* **Exercise**
Write out the full listing again, exactly as it stands.

-- START OF Data provided --

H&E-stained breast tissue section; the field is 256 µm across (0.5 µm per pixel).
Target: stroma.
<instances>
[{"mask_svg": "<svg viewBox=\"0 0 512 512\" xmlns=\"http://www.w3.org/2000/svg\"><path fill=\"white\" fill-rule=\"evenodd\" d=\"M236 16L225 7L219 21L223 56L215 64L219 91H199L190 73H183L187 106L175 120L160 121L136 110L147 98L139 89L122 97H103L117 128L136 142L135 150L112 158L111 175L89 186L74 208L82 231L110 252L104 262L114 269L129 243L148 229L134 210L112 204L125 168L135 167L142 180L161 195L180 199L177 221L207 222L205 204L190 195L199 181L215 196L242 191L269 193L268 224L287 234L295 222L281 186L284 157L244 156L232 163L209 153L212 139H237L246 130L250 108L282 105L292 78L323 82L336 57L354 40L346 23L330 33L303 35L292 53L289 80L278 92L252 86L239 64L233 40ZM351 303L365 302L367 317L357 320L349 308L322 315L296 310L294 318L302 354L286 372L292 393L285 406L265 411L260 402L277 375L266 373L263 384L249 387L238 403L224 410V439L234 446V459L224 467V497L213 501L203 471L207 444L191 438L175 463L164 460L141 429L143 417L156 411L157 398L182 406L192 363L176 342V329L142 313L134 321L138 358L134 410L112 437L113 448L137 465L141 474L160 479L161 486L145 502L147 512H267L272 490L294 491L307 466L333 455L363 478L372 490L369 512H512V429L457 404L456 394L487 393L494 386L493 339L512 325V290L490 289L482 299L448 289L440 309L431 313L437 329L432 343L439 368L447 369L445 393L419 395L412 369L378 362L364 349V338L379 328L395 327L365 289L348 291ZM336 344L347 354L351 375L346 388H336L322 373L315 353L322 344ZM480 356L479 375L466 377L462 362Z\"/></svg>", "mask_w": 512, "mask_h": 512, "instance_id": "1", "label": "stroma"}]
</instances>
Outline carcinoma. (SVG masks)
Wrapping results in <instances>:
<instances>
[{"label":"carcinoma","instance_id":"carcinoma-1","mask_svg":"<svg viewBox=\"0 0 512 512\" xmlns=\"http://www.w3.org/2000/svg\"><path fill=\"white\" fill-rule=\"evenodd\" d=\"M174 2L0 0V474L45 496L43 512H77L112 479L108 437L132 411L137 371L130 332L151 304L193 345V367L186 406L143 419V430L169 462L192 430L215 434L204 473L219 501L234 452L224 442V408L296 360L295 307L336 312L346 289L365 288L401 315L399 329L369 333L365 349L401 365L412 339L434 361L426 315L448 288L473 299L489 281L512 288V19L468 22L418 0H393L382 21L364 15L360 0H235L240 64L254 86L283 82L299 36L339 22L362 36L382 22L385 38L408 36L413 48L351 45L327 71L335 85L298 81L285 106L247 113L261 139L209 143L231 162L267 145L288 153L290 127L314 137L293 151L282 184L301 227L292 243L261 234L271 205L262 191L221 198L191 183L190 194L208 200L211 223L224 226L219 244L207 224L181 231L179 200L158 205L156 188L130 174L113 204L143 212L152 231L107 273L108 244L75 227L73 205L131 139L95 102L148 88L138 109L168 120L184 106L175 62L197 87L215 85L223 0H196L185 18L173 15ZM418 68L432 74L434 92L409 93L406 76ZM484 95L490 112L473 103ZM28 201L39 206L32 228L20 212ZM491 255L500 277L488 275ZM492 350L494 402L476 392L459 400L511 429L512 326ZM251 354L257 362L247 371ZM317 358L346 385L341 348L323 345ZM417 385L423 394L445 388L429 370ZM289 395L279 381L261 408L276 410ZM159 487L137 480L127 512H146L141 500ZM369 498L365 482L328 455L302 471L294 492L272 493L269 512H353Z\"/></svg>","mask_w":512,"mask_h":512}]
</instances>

-- END OF Data provided --

* **Correct result**
H&E-stained breast tissue section; the field is 256 µm across (0.5 µm per pixel).
Target: stroma.
<instances>
[{"mask_svg": "<svg viewBox=\"0 0 512 512\" xmlns=\"http://www.w3.org/2000/svg\"><path fill=\"white\" fill-rule=\"evenodd\" d=\"M236 16L225 7L219 21L223 56L215 64L219 91H199L190 73H183L187 106L175 120L160 121L136 110L147 98L139 89L122 97H103L117 128L136 142L135 150L112 158L111 175L89 186L74 208L82 231L110 252L104 262L114 269L129 243L148 229L134 210L112 204L125 168L135 167L142 180L161 195L180 199L177 221L207 222L205 204L190 195L199 181L215 196L242 191L269 193L268 224L287 234L295 222L281 186L284 157L244 156L232 163L209 153L212 139H237L246 130L250 108L282 105L292 78L323 82L336 57L354 40L346 23L330 33L303 35L292 53L289 80L278 92L252 86L239 64L233 40ZM351 303L365 302L367 317L357 320L349 308L322 315L296 310L294 318L302 354L286 372L292 393L285 406L265 411L260 402L277 375L266 373L263 384L249 387L238 403L224 410V439L234 446V459L224 467V497L213 501L203 471L207 444L191 438L175 463L164 460L141 429L143 417L156 411L157 398L182 406L192 363L176 342V329L142 313L134 321L138 358L134 410L112 437L113 448L137 465L141 474L160 479L161 486L145 502L147 512H267L272 490L294 491L307 466L333 455L363 478L372 490L369 512H512V429L457 404L456 394L487 393L494 386L493 339L512 325V290L490 289L482 299L448 289L440 309L431 313L437 329L432 343L439 368L447 369L445 393L419 395L412 369L378 362L364 349V338L379 328L395 327L365 289L348 291ZM336 344L347 354L351 375L346 388H336L322 373L315 353L322 344ZM480 356L479 375L466 377L462 362Z\"/></svg>", "mask_w": 512, "mask_h": 512, "instance_id": "1", "label": "stroma"}]
</instances>
Outline carcinoma. (SVG masks)
Wrapping results in <instances>:
<instances>
[{"label":"carcinoma","instance_id":"carcinoma-1","mask_svg":"<svg viewBox=\"0 0 512 512\" xmlns=\"http://www.w3.org/2000/svg\"><path fill=\"white\" fill-rule=\"evenodd\" d=\"M174 2L0 0V474L45 496L43 512H77L112 479L108 437L132 411L137 371L130 332L151 304L193 345V367L186 406L143 419V430L169 462L192 430L215 434L204 473L219 501L234 452L224 442V408L296 360L295 307L336 312L346 289L365 288L401 315L399 329L369 333L365 349L401 365L412 339L434 361L426 315L448 288L473 299L489 281L512 288V19L468 22L418 0H393L382 21L364 15L360 0H235L240 64L254 86L283 82L299 36L339 22L362 36L382 22L385 38L408 36L413 48L351 45L327 71L335 85L298 81L285 106L247 113L261 139L209 143L231 162L267 145L288 153L290 127L314 137L293 151L282 184L301 227L292 243L261 234L271 205L262 191L221 198L191 183L190 194L208 200L211 223L224 226L219 244L207 224L181 231L179 200L158 205L156 188L130 174L113 204L143 212L152 231L107 273L108 244L75 227L73 205L131 139L95 102L148 88L138 109L168 120L184 106L175 62L197 87L215 85L223 0H196L185 18L173 15ZM418 68L432 74L434 92L409 93L406 76ZM484 95L490 112L473 103ZM28 201L39 206L32 228L20 212ZM491 255L500 277L488 275ZM492 350L494 402L476 392L459 400L511 429L512 326ZM251 354L257 362L247 371ZM317 358L346 385L341 348L323 345ZM417 385L423 394L445 388L429 370ZM289 395L279 381L261 408L276 410ZM159 487L137 480L127 512H146L141 500ZM369 498L365 482L328 455L302 471L294 492L272 493L269 512H353Z\"/></svg>","mask_w":512,"mask_h":512}]
</instances>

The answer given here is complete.